PROBLEM REQUIREMENTS> Pull out every line below containing the word "slope".

MATERIAL FOR THIS TASK>
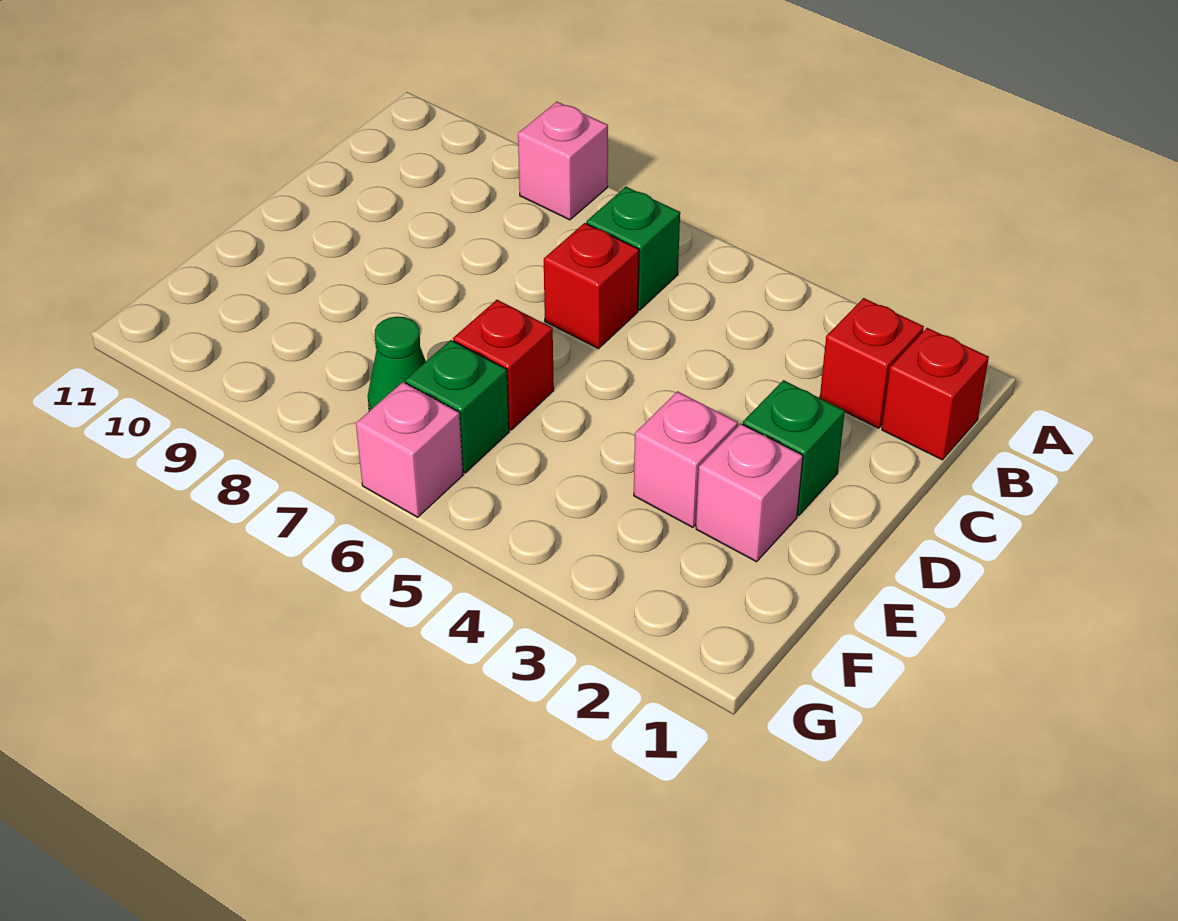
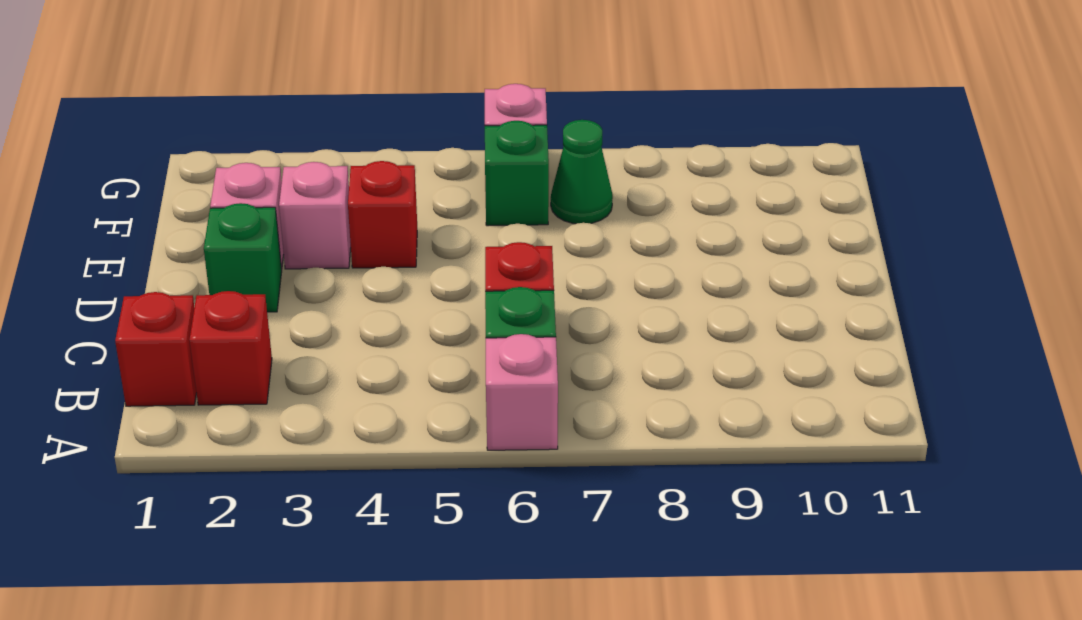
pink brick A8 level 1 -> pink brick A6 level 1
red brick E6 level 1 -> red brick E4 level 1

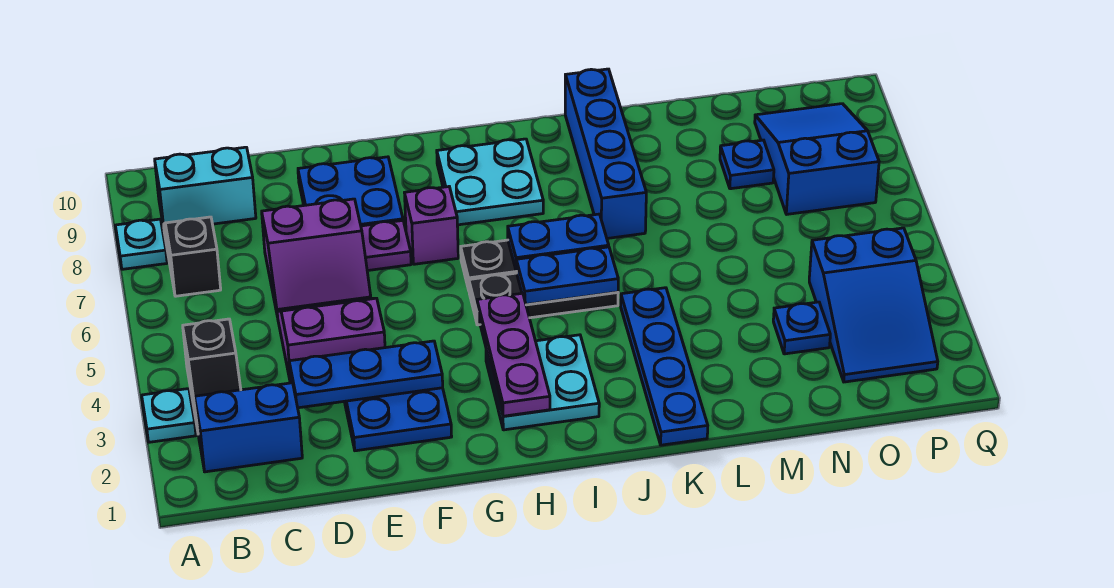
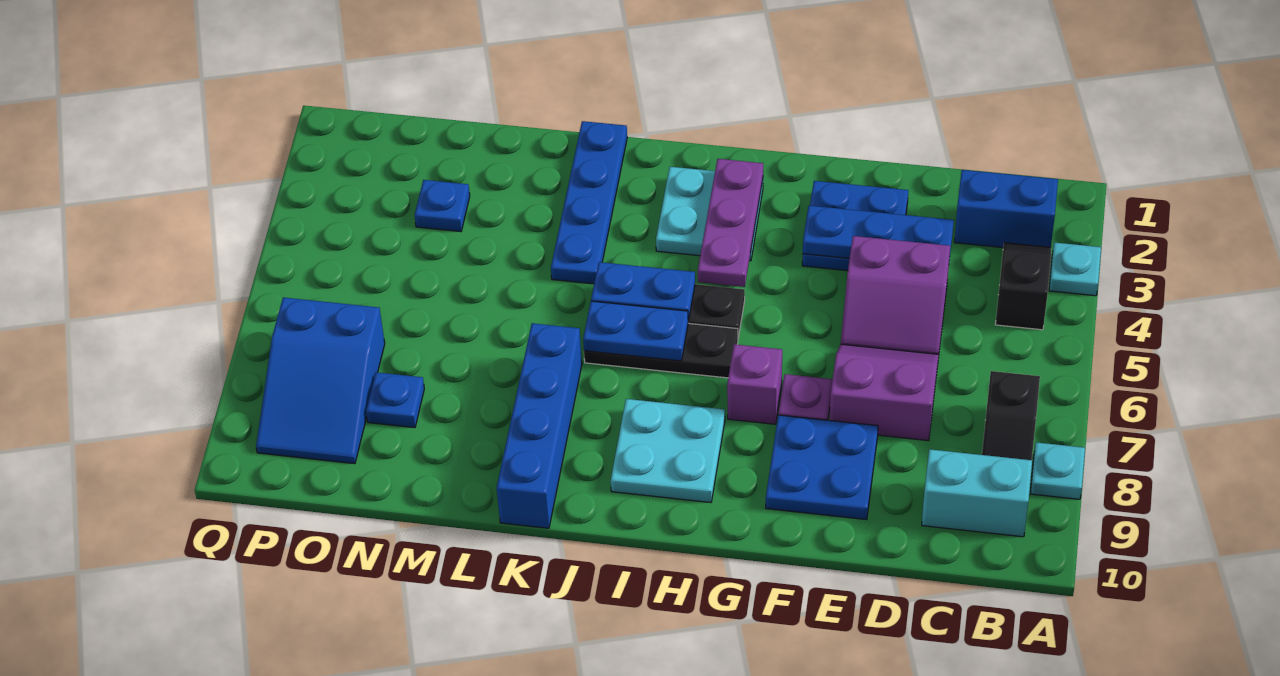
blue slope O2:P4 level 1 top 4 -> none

---

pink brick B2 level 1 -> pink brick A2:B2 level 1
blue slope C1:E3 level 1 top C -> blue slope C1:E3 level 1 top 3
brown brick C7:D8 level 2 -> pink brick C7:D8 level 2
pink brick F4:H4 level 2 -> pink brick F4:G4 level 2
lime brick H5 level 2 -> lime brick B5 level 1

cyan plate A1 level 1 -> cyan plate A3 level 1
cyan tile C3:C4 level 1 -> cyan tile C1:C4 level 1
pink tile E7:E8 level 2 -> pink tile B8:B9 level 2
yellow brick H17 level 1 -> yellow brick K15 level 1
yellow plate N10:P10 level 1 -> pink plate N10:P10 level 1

* * *

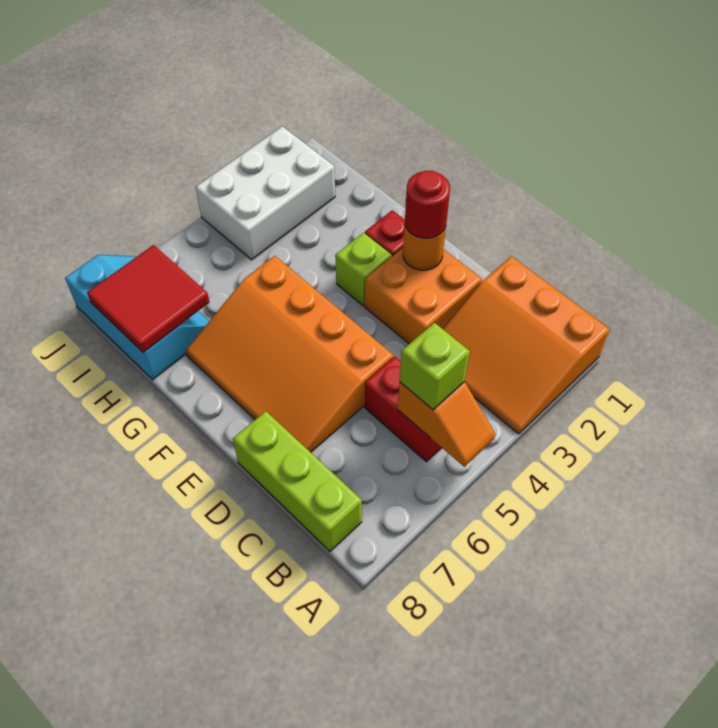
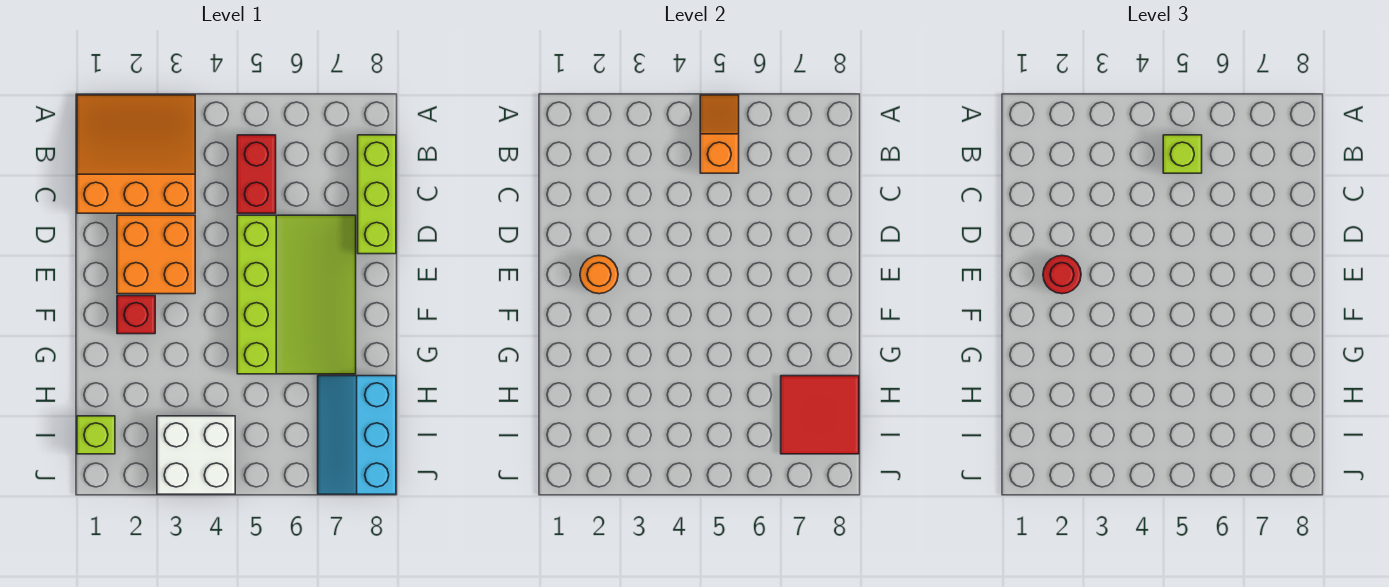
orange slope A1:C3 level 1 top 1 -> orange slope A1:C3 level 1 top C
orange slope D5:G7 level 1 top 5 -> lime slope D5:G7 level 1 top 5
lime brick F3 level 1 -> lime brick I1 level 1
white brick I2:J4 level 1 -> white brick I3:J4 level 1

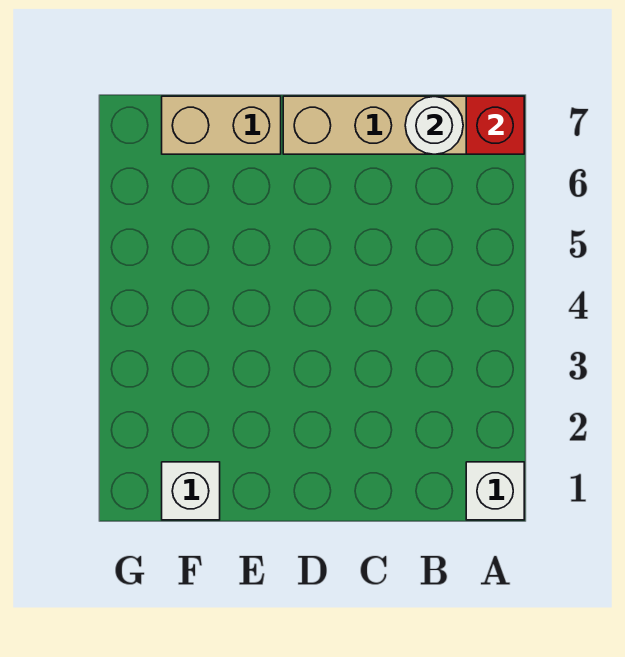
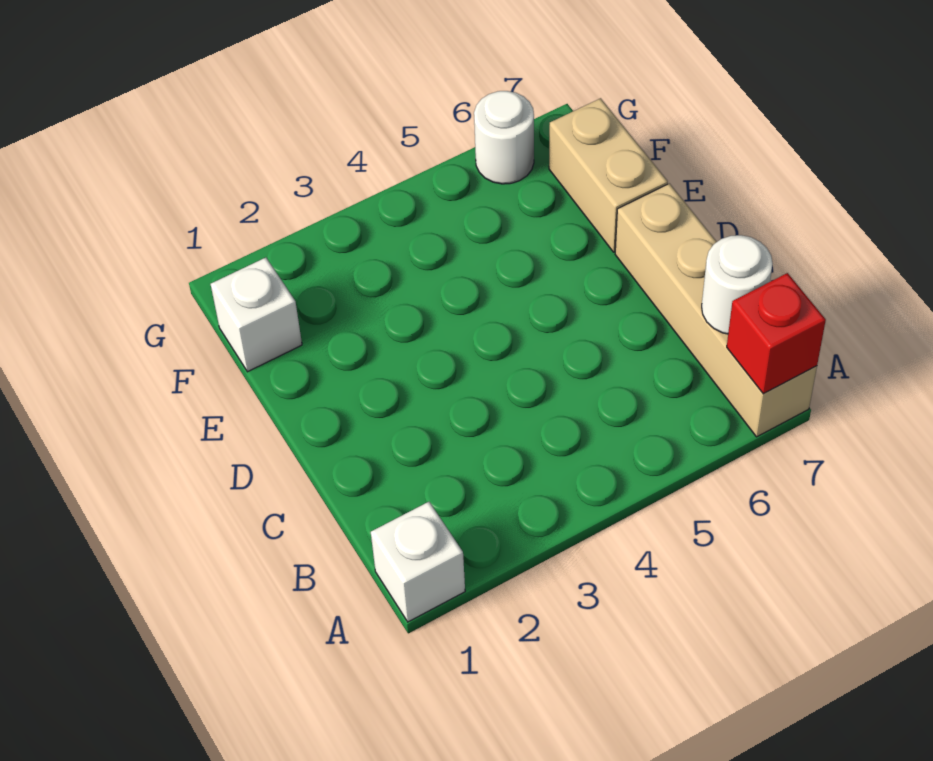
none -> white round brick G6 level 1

YOUR RESPONSE>
blue slope O2:P4 level 1 top 4 -> none
blue slope C1:E3 level 1 top C -> blue slope C1:E3 level 1 top 3
orange slope A1:C3 level 1 top 1 -> orange slope A1:C3 level 1 top C
orange slope D5:G7 level 1 top 5 -> lime slope D5:G7 level 1 top 5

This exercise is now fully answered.